** Opening RECORDS block **
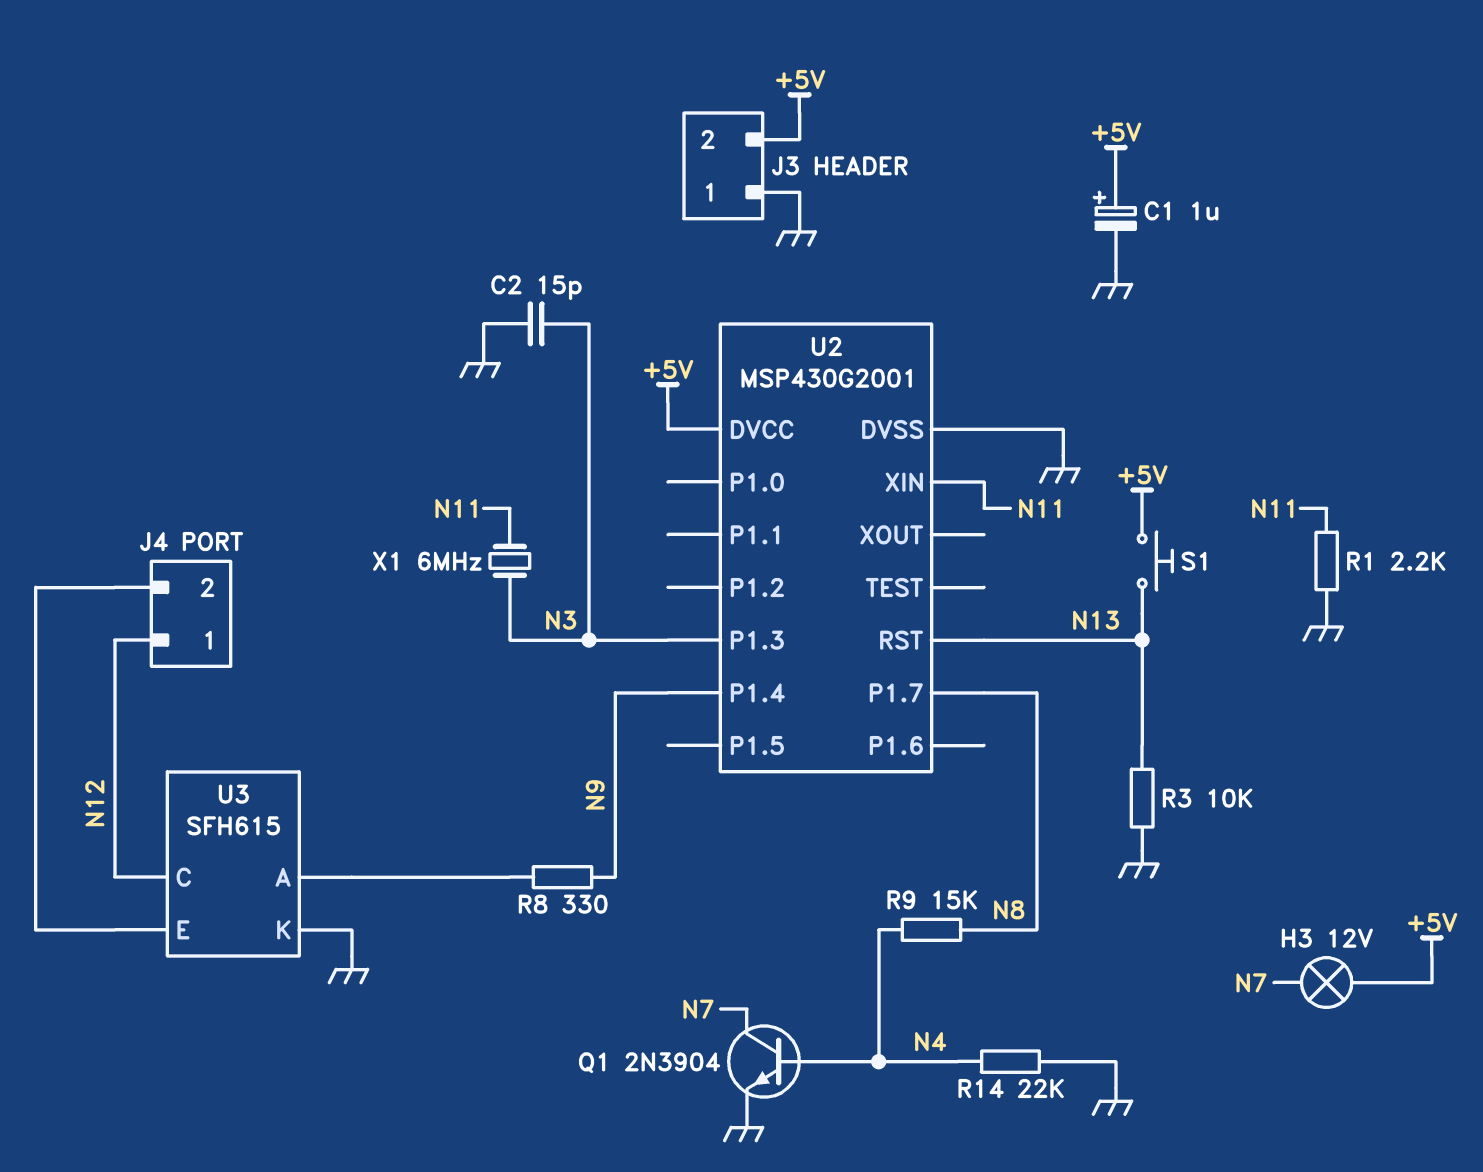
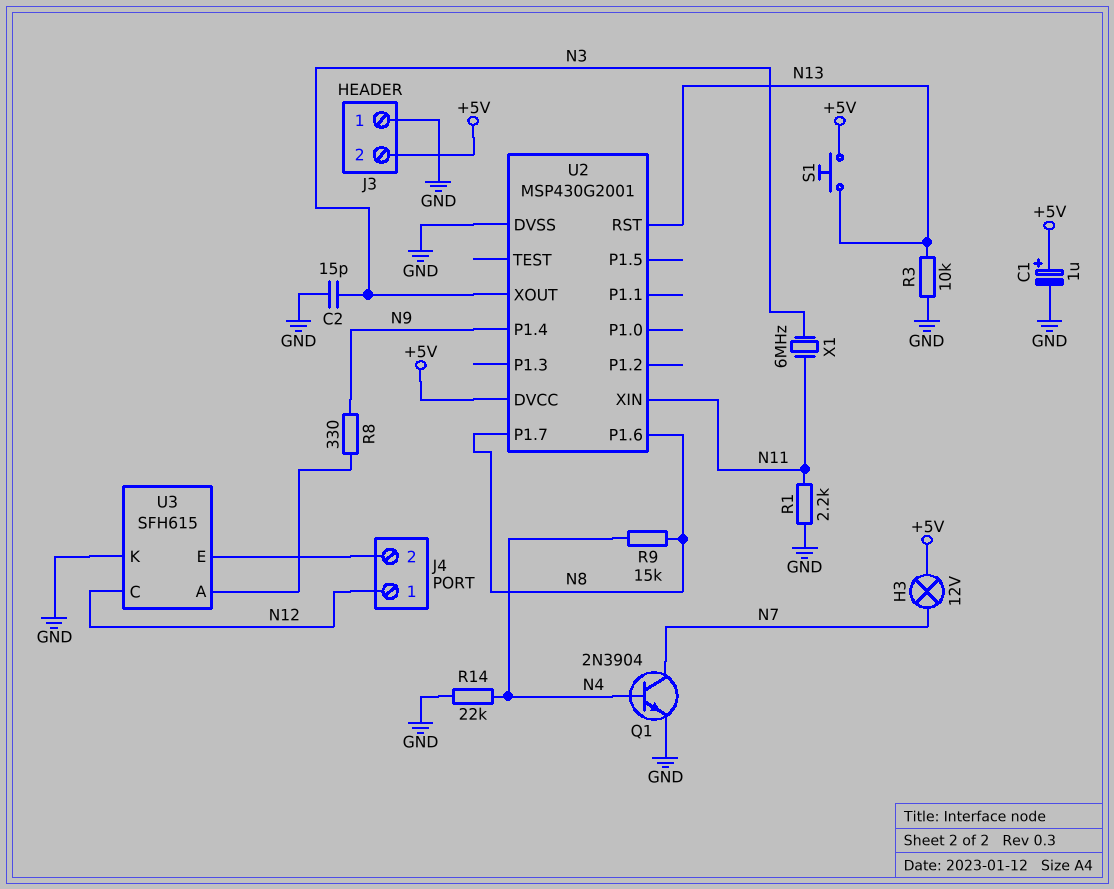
U2 pin P1.3: N3 -> none
U2 pin P1.6: none -> N8
U2 pin XOUT: none -> N3

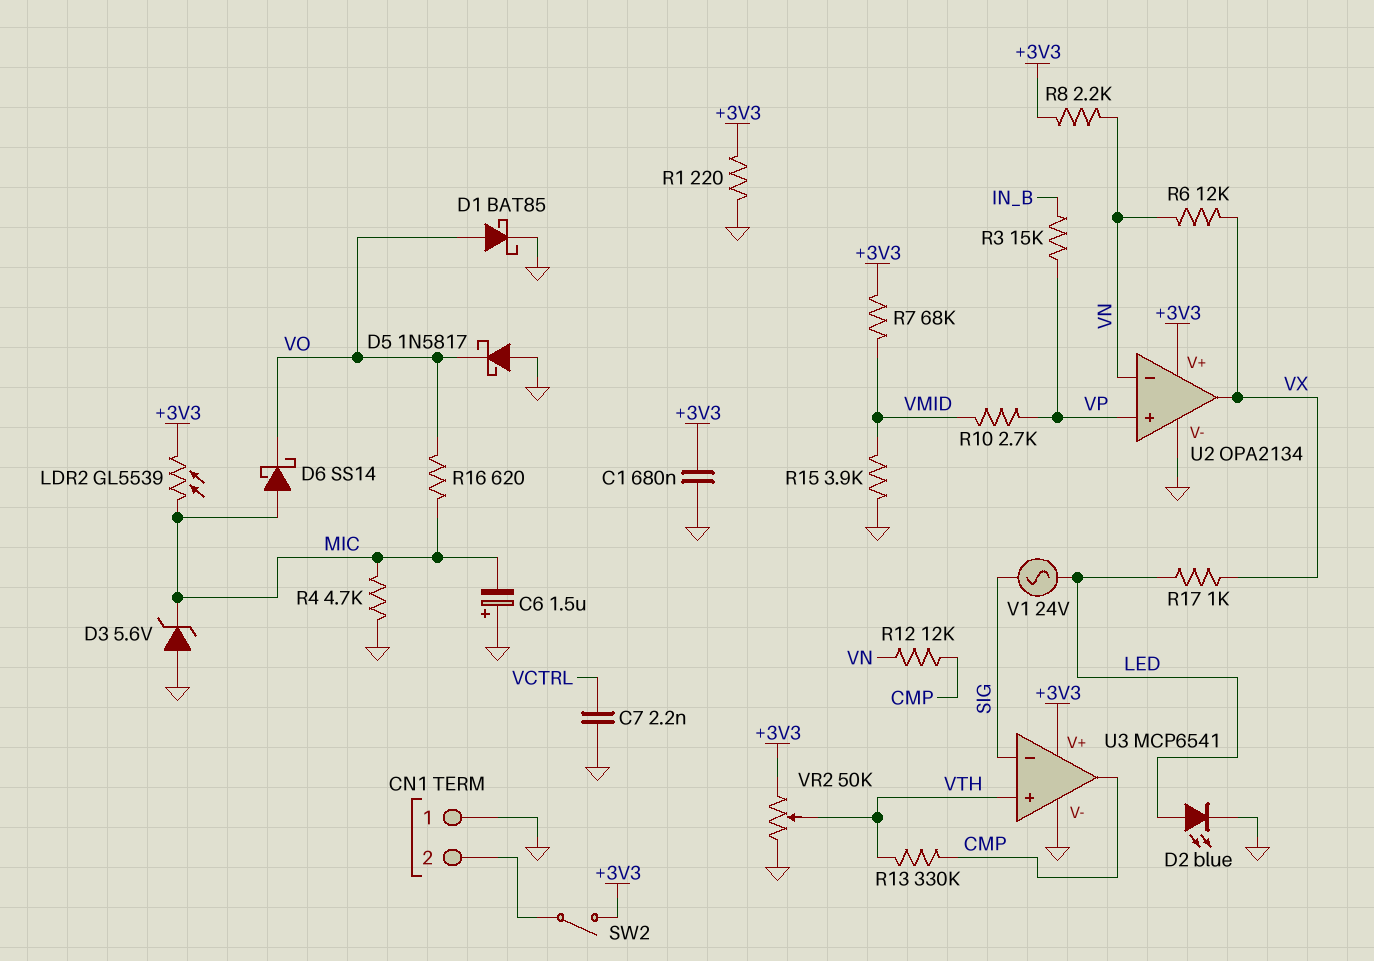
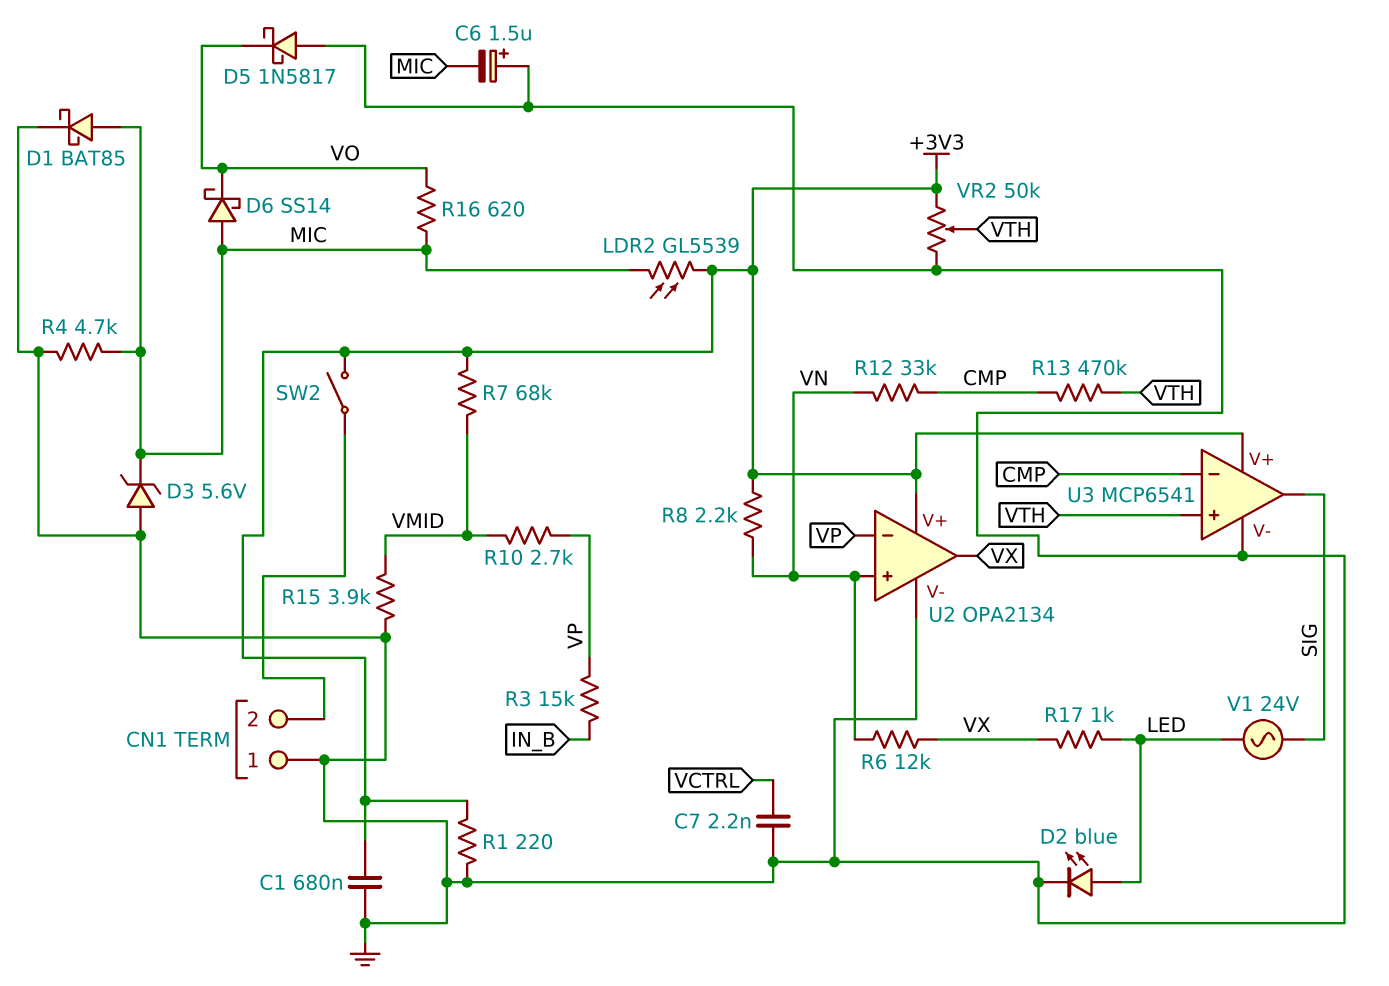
D1: schottky BAT85 (A VO, K GND) -> schottky BAT85 (A MIC, K GND)
R12: 12k (CMP, VN) -> 33k (CMP, VN)
R13: 330k (CMP, VTH) -> 470k (CMP, VTH)
U2 pin in+: VP -> VN
U2 pin in-: VN -> VP
U3 pin in-: SIG -> CMP
U3 pin out: CMP -> SIG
** Closing RECORDS block **
TASK DESCRIPTION: Print exactly the first line of the entries and every line after it through the one that contains "U2 pin in-: VN -> VP", leaving the pictures out.

WRITTEN RESPONSE:
U2 pin P1.3: N3 -> none
U2 pin P1.6: none -> N8
U2 pin XOUT: none -> N3

D1: schottky BAT85 (A VO, K GND) -> schottky BAT85 (A MIC, K GND)
R12: 12k (CMP, VN) -> 33k (CMP, VN)
R13: 330k (CMP, VTH) -> 470k (CMP, VTH)
U2 pin in+: VP -> VN
U2 pin in-: VN -> VP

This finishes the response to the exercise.